• WORK REQUIRED: Everything in the listing should be transcribed exactly, apart from the pictures.

• PROVIDED INFORMATION:
▶

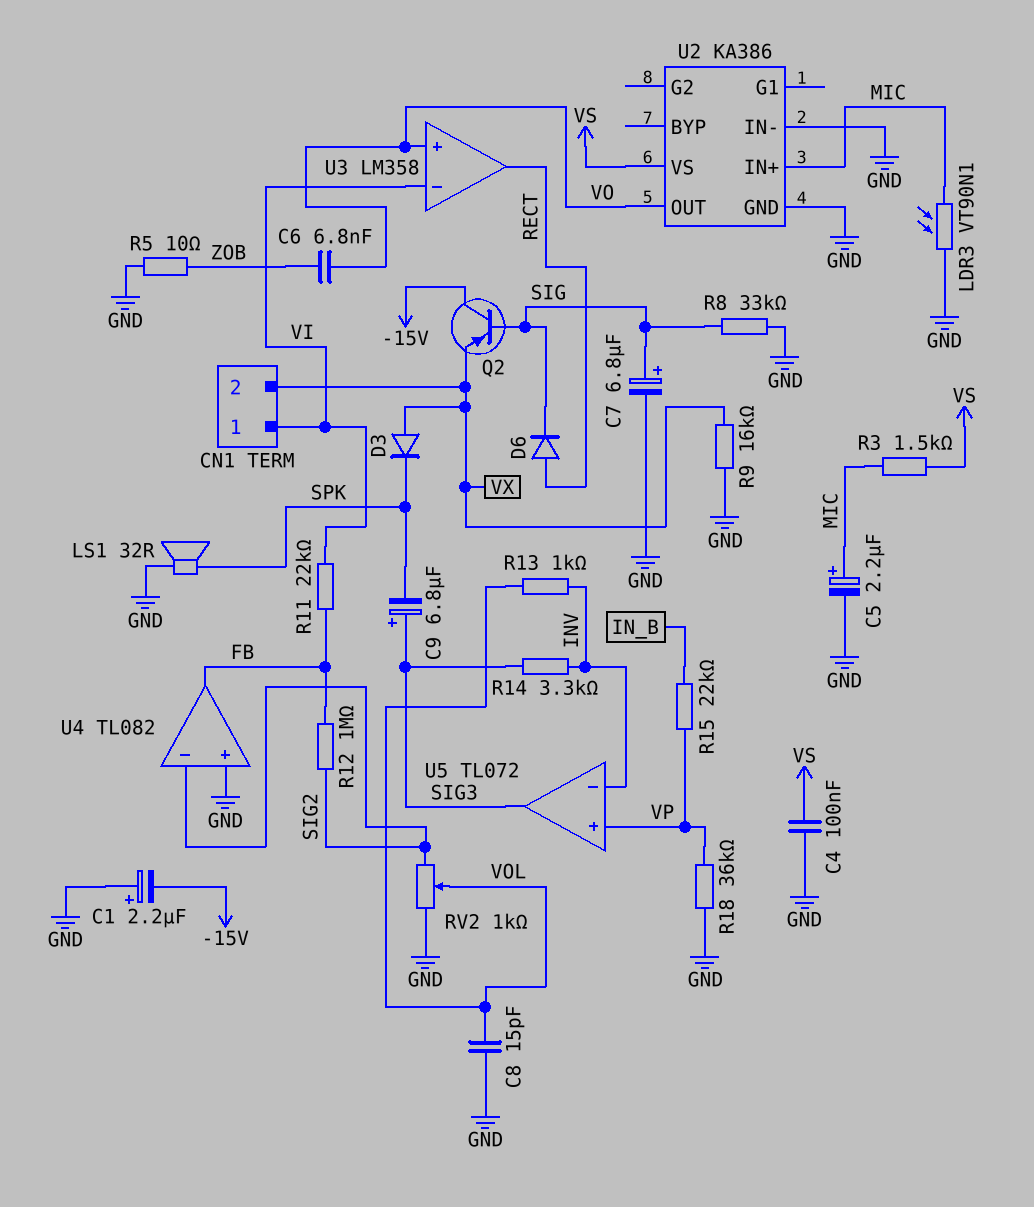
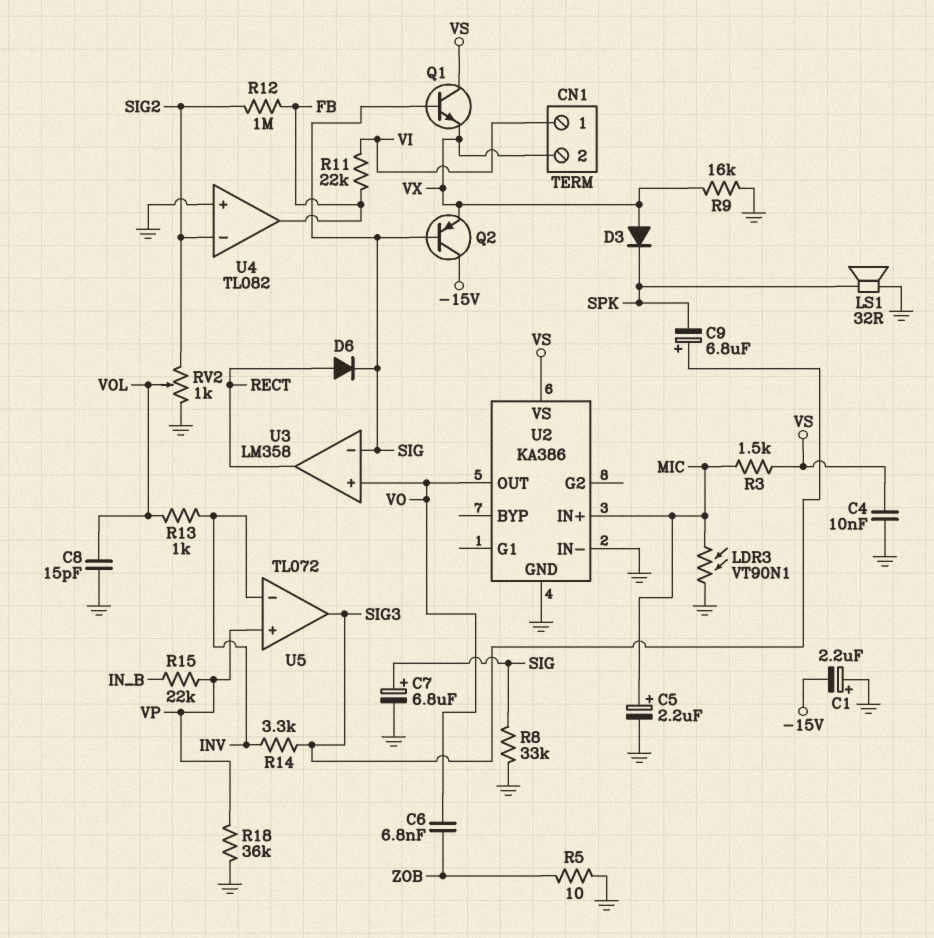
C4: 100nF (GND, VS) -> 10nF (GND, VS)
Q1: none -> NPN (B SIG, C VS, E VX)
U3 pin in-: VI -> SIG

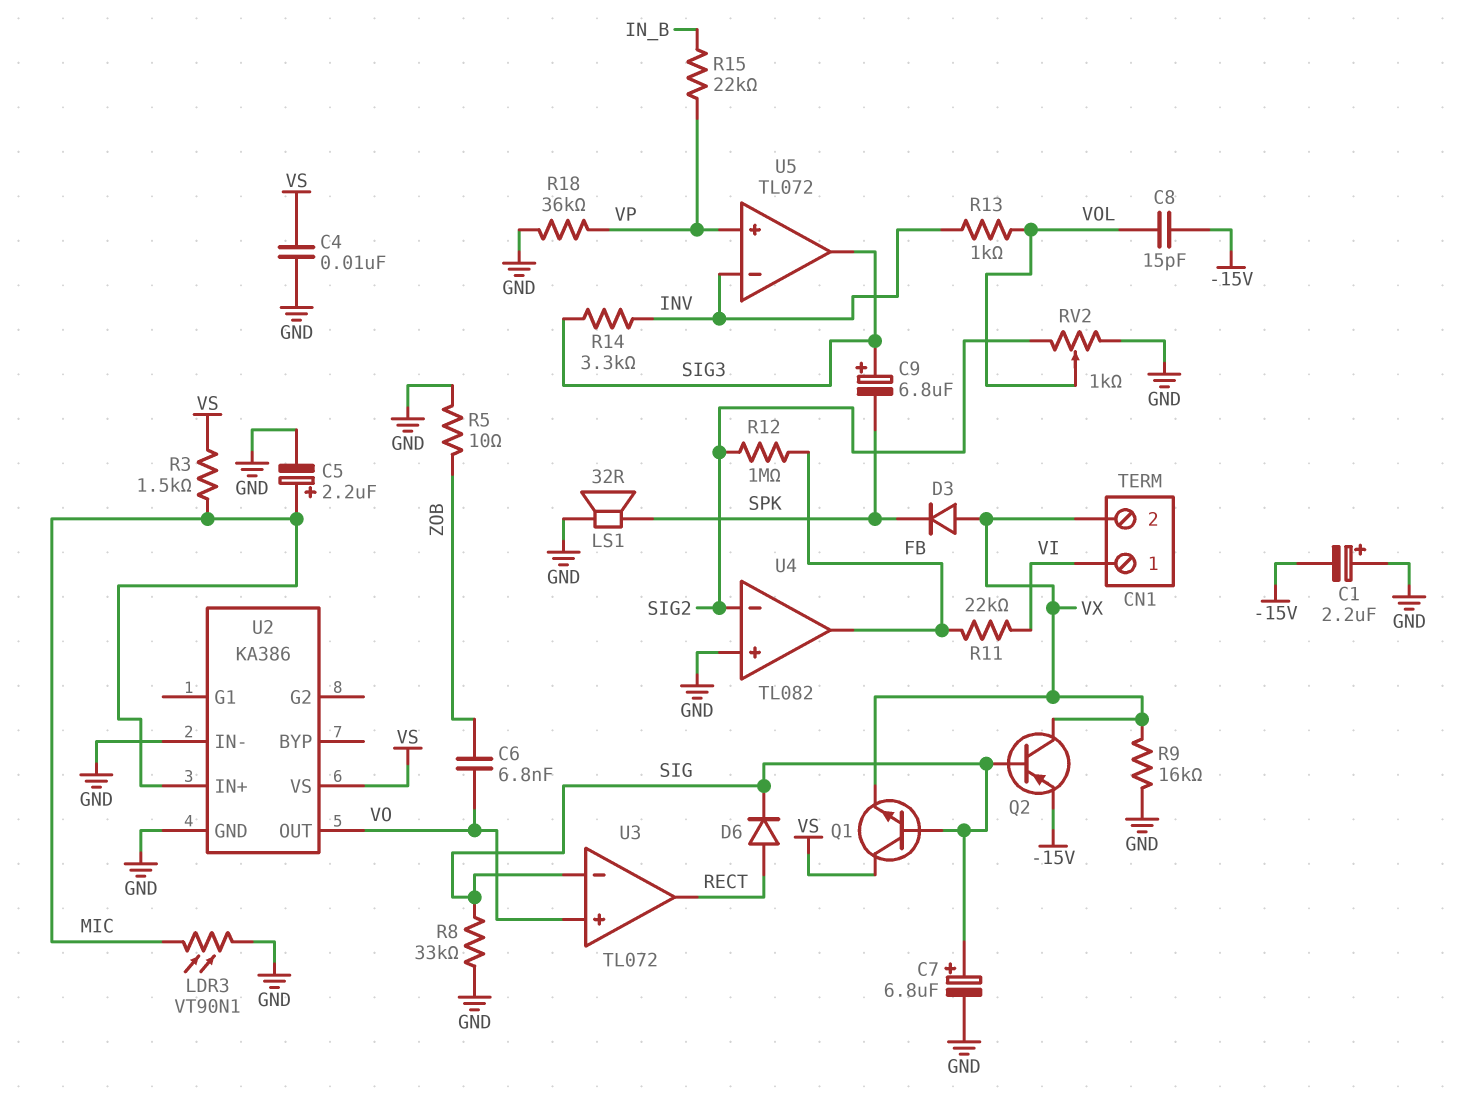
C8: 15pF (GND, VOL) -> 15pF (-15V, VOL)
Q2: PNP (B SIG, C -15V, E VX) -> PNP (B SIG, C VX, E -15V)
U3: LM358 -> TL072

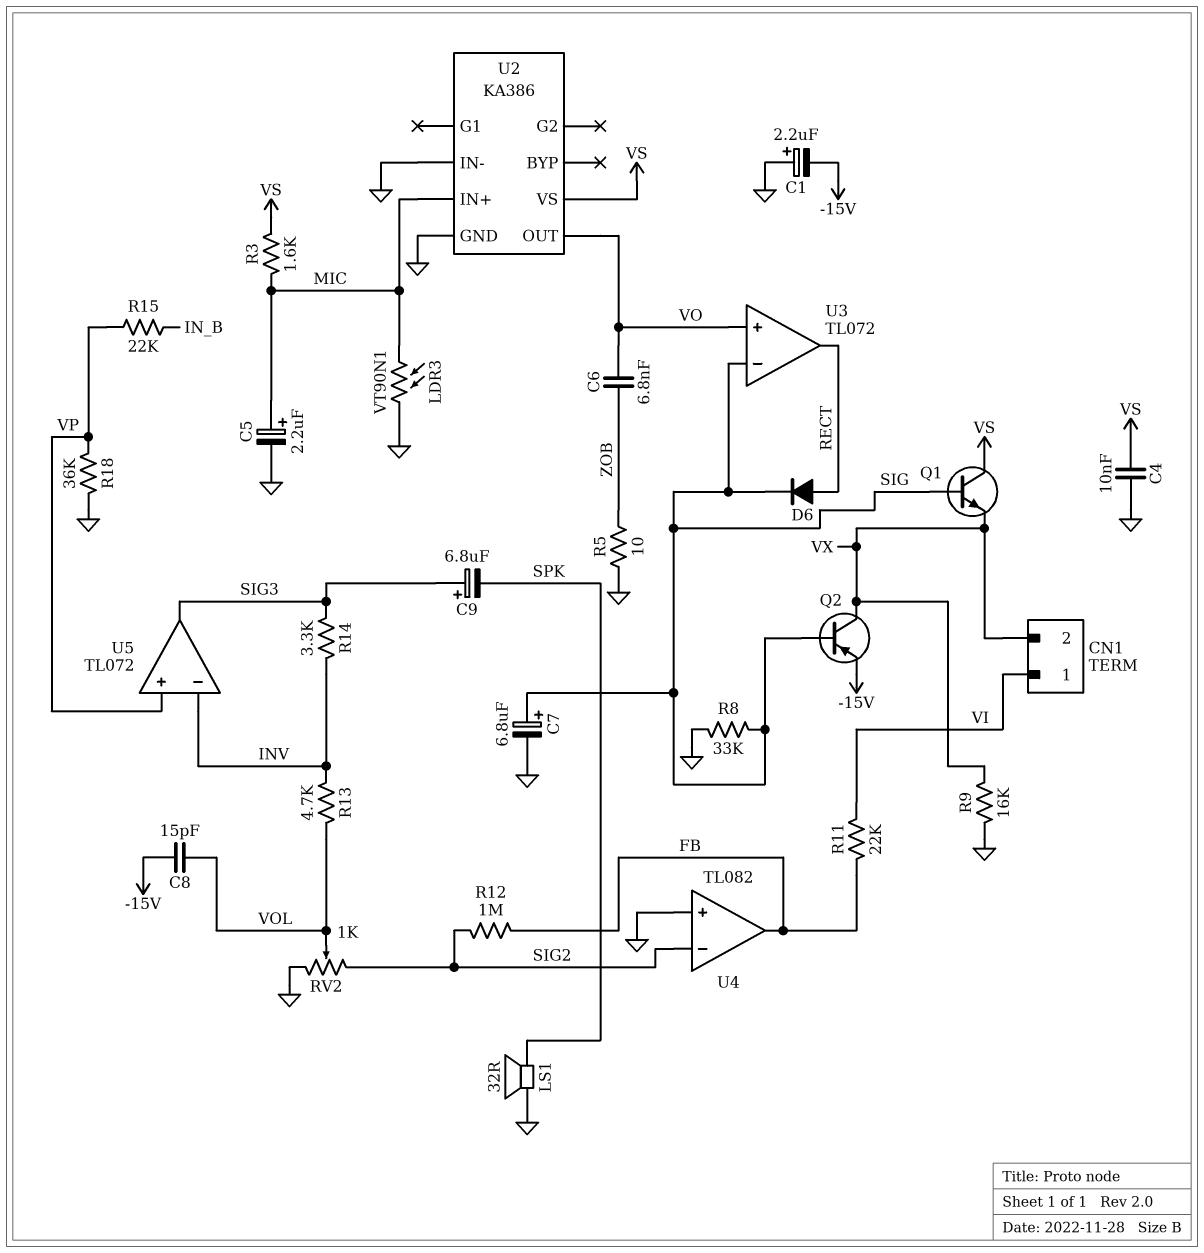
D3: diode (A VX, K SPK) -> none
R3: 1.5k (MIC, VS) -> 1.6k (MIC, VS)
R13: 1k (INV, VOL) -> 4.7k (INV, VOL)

◀

• TASK RESPONSE:
C4: 100nF (GND, VS) -> 10nF (GND, VS)
Q1: none -> NPN (B SIG, C VS, E VX)
U3 pin in-: VI -> SIG

C8: 15pF (GND, VOL) -> 15pF (-15V, VOL)
Q2: PNP (B SIG, C -15V, E VX) -> PNP (B SIG, C VX, E -15V)
U3: LM358 -> TL072

D3: diode (A VX, K SPK) -> none
R3: 1.5k (MIC, VS) -> 1.6k (MIC, VS)
R13: 1k (INV, VOL) -> 4.7k (INV, VOL)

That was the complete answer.